TASK BRIEF
Search each line below for "screwdriver", then return the lines where it appears.

*** SUPPLIED DATA Section Begins ***

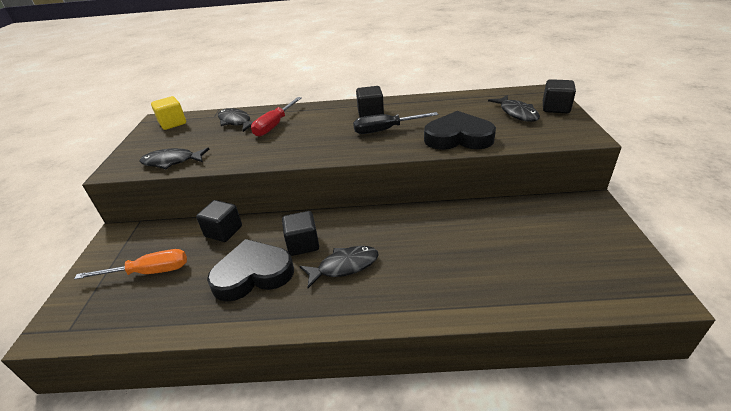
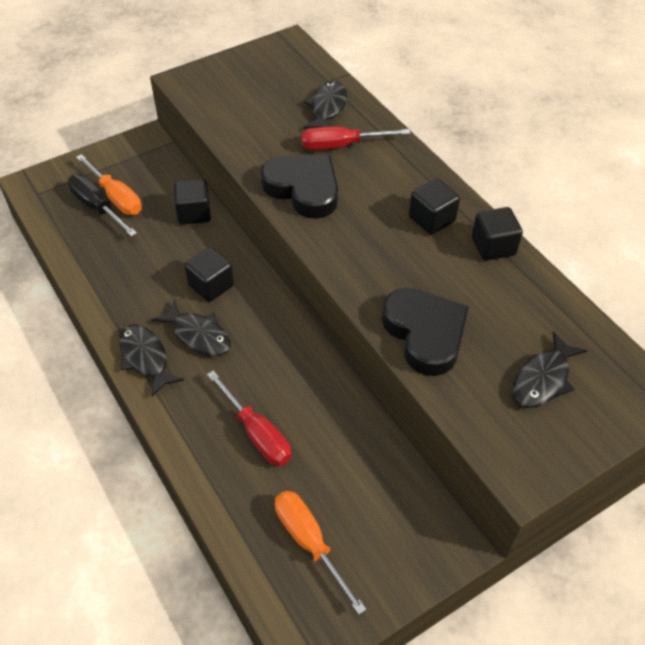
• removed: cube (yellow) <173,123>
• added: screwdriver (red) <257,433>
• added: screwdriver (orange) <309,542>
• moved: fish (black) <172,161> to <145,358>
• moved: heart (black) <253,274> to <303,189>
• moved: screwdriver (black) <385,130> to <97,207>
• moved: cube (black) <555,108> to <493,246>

*** SUPPLIED DATA Section Ends ***

WRITTEN REPLY
• added: screwdriver (red) <257,433>
• added: screwdriver (orange) <309,542>
• moved: screwdriver (black) <385,130> to <97,207>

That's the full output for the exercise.